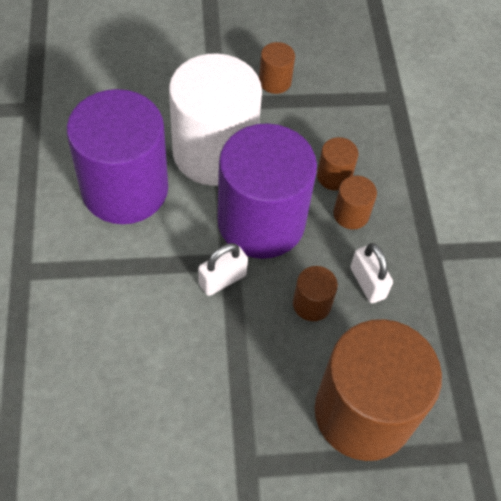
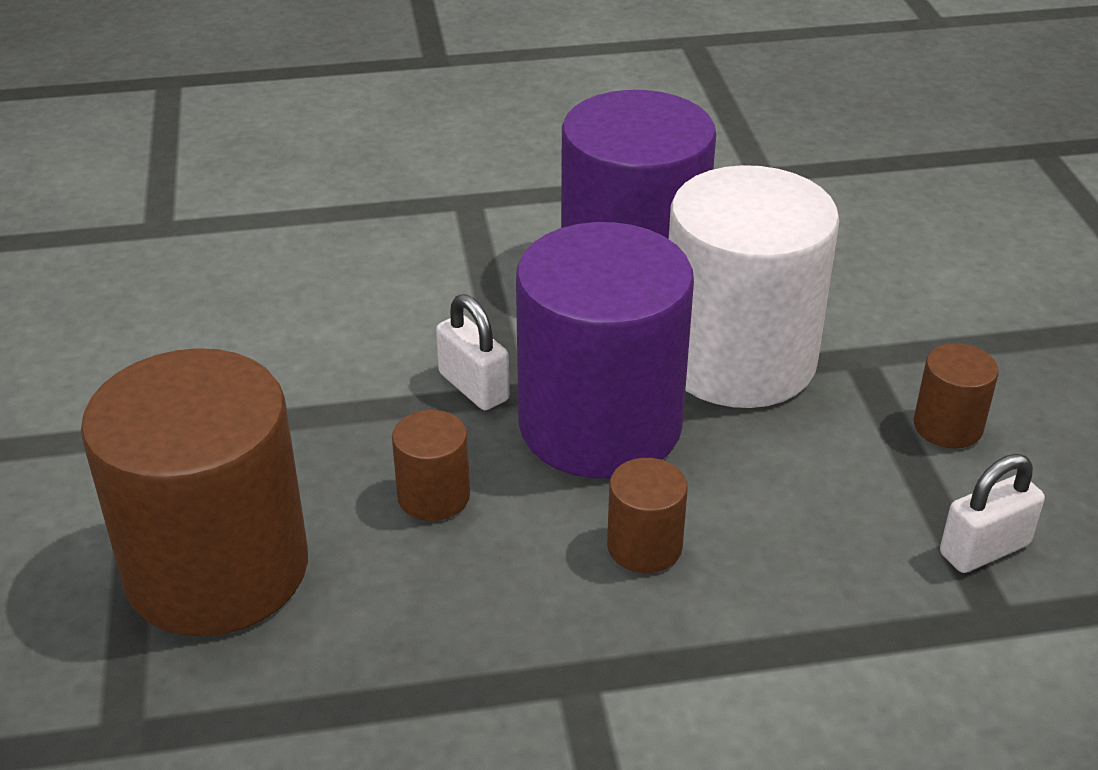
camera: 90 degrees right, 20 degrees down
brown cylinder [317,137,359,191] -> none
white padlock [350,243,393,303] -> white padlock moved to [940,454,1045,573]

...

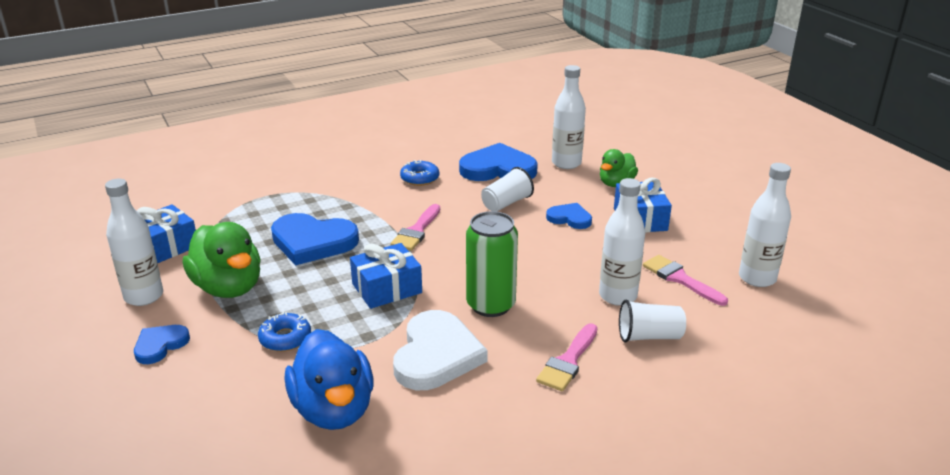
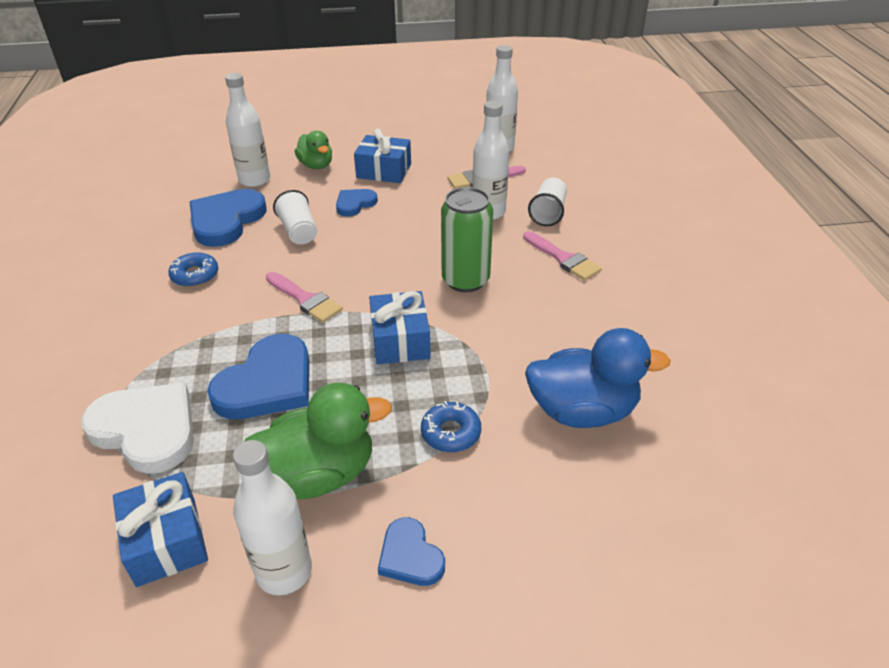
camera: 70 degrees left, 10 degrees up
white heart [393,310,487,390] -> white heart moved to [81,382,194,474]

= PROBLEM =
Using the records above, select and copy every line that has the word "white".

= WRITTEN REPLY =
white padlock [350,243,393,303] -> white padlock moved to [940,454,1045,573]
white heart [393,310,487,390] -> white heart moved to [81,382,194,474]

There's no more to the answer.